— The task —
The records below must be transcribed exactly.

★ ★ ★ ★ ★

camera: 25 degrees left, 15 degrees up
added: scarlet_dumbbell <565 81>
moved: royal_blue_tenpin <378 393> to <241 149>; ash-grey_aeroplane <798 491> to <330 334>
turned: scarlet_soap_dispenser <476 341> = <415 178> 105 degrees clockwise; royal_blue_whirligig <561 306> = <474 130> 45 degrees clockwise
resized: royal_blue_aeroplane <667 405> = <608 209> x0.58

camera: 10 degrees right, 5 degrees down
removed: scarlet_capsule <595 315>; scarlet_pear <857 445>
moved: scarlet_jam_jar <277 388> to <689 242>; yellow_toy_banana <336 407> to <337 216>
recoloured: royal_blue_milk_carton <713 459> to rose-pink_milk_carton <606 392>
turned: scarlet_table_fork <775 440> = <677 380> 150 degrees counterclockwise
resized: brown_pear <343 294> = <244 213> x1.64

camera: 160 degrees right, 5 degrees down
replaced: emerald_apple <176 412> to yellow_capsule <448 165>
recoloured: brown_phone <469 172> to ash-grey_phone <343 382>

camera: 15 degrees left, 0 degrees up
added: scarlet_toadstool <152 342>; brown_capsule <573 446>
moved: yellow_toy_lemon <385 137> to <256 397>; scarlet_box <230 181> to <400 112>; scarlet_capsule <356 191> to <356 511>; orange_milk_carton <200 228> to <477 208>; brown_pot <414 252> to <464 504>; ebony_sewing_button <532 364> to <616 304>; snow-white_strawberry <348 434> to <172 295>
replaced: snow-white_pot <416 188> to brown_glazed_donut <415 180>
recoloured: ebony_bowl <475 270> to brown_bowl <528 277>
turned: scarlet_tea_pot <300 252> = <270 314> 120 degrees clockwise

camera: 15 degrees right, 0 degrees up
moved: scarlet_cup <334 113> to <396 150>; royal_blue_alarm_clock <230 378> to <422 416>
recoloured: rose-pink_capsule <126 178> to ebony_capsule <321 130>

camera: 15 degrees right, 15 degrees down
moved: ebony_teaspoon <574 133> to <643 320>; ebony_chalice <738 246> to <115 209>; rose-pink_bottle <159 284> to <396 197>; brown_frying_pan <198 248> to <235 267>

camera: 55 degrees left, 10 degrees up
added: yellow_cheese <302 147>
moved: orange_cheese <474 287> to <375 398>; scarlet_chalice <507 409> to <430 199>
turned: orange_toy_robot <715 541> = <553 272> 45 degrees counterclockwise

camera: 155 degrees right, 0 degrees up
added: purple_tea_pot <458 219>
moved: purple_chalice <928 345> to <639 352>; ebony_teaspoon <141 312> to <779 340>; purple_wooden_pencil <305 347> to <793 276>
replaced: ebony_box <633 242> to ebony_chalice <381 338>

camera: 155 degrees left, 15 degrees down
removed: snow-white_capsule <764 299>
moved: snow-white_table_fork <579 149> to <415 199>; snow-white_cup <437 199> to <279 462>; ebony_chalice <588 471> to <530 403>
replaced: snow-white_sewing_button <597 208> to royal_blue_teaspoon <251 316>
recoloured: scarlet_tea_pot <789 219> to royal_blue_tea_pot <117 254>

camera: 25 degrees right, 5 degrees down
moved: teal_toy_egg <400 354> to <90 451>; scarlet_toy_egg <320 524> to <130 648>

★ ★ ★ ★ ★

— Solution —
camera: 25 degrees left, 15 degrees up
added: scarlet_dumbbell <565 81>
moved: royal_blue_tenpin <378 393> to <241 149>; ash-grey_aeroplane <798 491> to <330 334>
turned: scarlet_soap_dispenser <476 341> = <415 178> 105 degrees clockwise; royal_blue_whirligig <561 306> = <474 130> 45 degrees clockwise
resized: royal_blue_aeroplane <667 405> = <608 209> x0.58

camera: 10 degrees right, 5 degrees down
removed: scarlet_capsule <595 315>; scarlet_pear <857 445>
moved: scarlet_jam_jar <277 388> to <689 242>; yellow_toy_banana <336 407> to <337 216>
recoloured: royal_blue_milk_carton <713 459> to rose-pink_milk_carton <606 392>
turned: scarlet_table_fork <775 440> = <677 380> 150 degrees counterclockwise
resized: brown_pear <343 294> = <244 213> x1.64

camera: 160 degrees right, 5 degrees down
replaced: emerald_apple <176 412> to yellow_capsule <448 165>
recoloured: brown_phone <469 172> to ash-grey_phone <343 382>

camera: 15 degrees left, 0 degrees up
added: scarlet_toadstool <152 342>; brown_capsule <573 446>
moved: yellow_toy_lemon <385 137> to <256 397>; scarlet_box <230 181> to <400 112>; scarlet_capsule <356 191> to <356 511>; orange_milk_carton <200 228> to <477 208>; brown_pot <414 252> to <464 504>; ebony_sewing_button <532 364> to <616 304>; snow-white_strawberry <348 434> to <172 295>
replaced: snow-white_pot <416 188> to brown_glazed_donut <415 180>
recoloured: ebony_bowl <475 270> to brown_bowl <528 277>
turned: scarlet_tea_pot <300 252> = <270 314> 120 degrees clockwise

camera: 15 degrees right, 0 degrees up
moved: scarlet_cup <334 113> to <396 150>; royal_blue_alarm_clock <230 378> to <422 416>
recoloured: rose-pink_capsule <126 178> to ebony_capsule <321 130>

camera: 15 degrees right, 15 degrees down
moved: ebony_teaspoon <574 133> to <643 320>; ebony_chalice <738 246> to <115 209>; rose-pink_bottle <159 284> to <396 197>; brown_frying_pan <198 248> to <235 267>

camera: 55 degrees left, 10 degrees up
added: yellow_cheese <302 147>
moved: orange_cheese <474 287> to <375 398>; scarlet_chalice <507 409> to <430 199>
turned: orange_toy_robot <715 541> = <553 272> 45 degrees counterclockwise

camera: 155 degrees right, 0 degrees up
added: purple_tea_pot <458 219>
moved: purple_chalice <928 345> to <639 352>; ebony_teaspoon <141 312> to <779 340>; purple_wooden_pencil <305 347> to <793 276>
replaced: ebony_box <633 242> to ebony_chalice <381 338>

camera: 155 degrees left, 15 degrees down
removed: snow-white_capsule <764 299>
moved: snow-white_table_fork <579 149> to <415 199>; snow-white_cup <437 199> to <279 462>; ebony_chalice <588 471> to <530 403>
replaced: snow-white_sewing_button <597 208> to royal_blue_teaspoon <251 316>
recoloured: scarlet_tea_pot <789 219> to royal_blue_tea_pot <117 254>

camera: 25 degrees right, 5 degrees down
moved: teal_toy_egg <400 354> to <90 451>; scarlet_toy_egg <320 524> to <130 648>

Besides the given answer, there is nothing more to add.